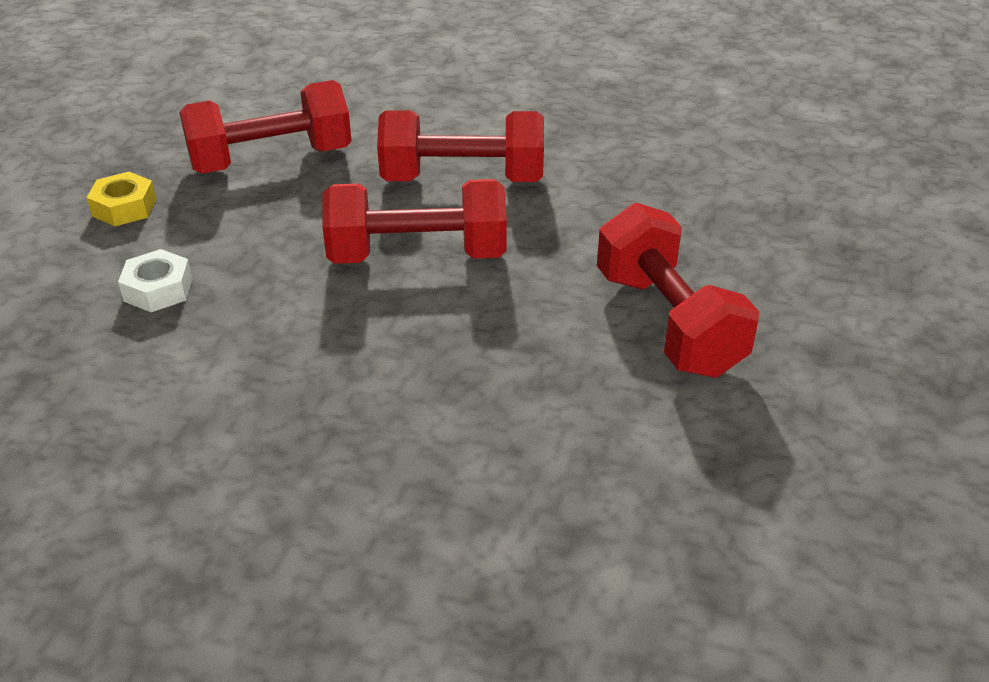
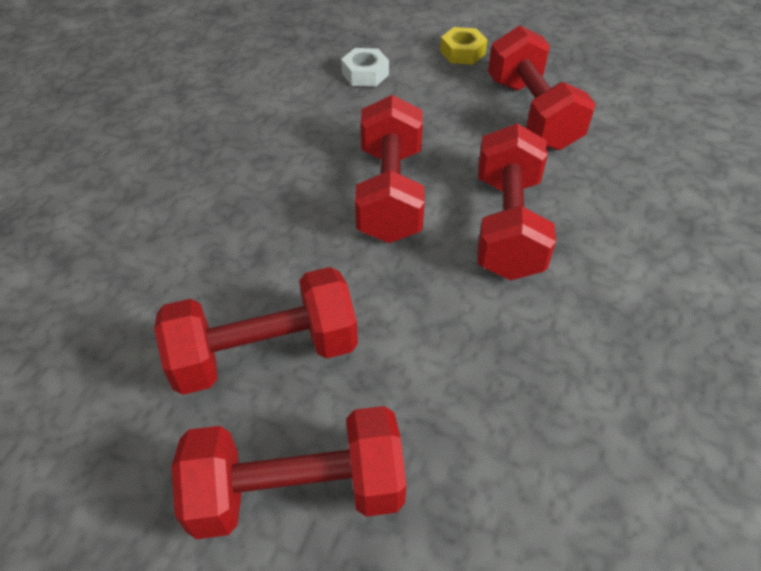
camera: 95 degrees right, 10 degrees up
none -> red dumbbell [172,406,406,539]

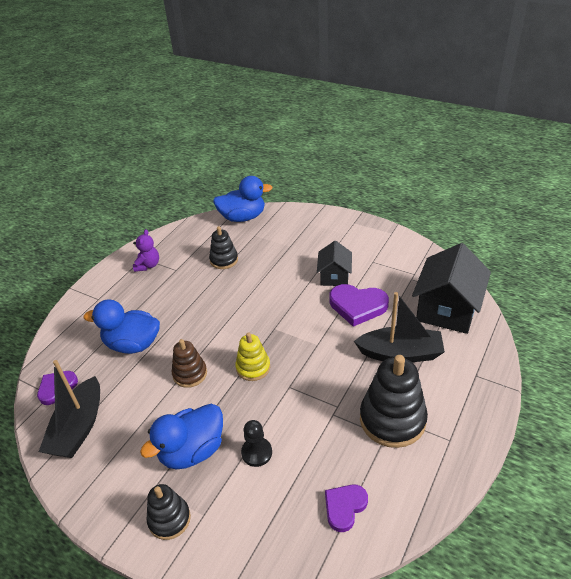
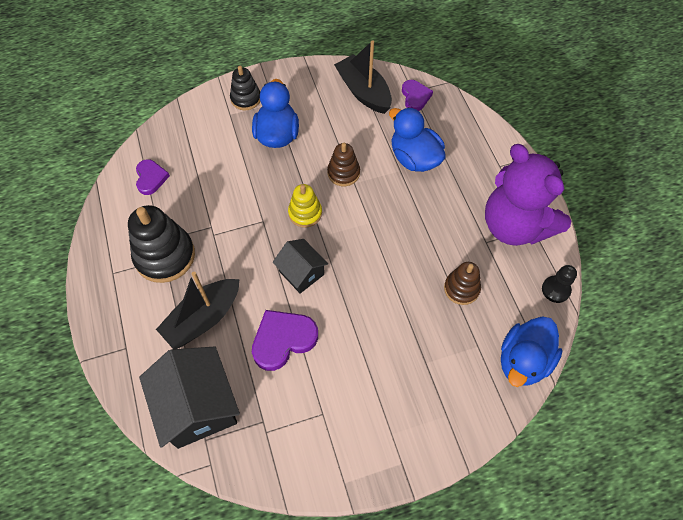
camera: 130 degrees right, 20 degrees up
blue duck [84,300,160,354] -> blue duck turned 90 degrees counterclockwise [389,107,446,172]
purple teddy bear [133,229,159,272] -> purple teddy bear [485,144,571,246], size x2.44
black stacking toy [209,226,238,269] -> brown stacking toy [444,262,481,305]
black pawn [241,420,272,467] -> black pawn moved to [542,265,577,303]
black house [317,241,352,286] -> black house moved to [273,239,328,294]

☆ ☆ ☆ ☆ ☆ ☆ ☆

In the material above, the line with "black pawn [241,420,272,467]" marks the start. Print it and every line after it through the last, exactly.

### TASK SOLUTION
black pawn [241,420,272,467] -> black pawn moved to [542,265,577,303]
black house [317,241,352,286] -> black house moved to [273,239,328,294]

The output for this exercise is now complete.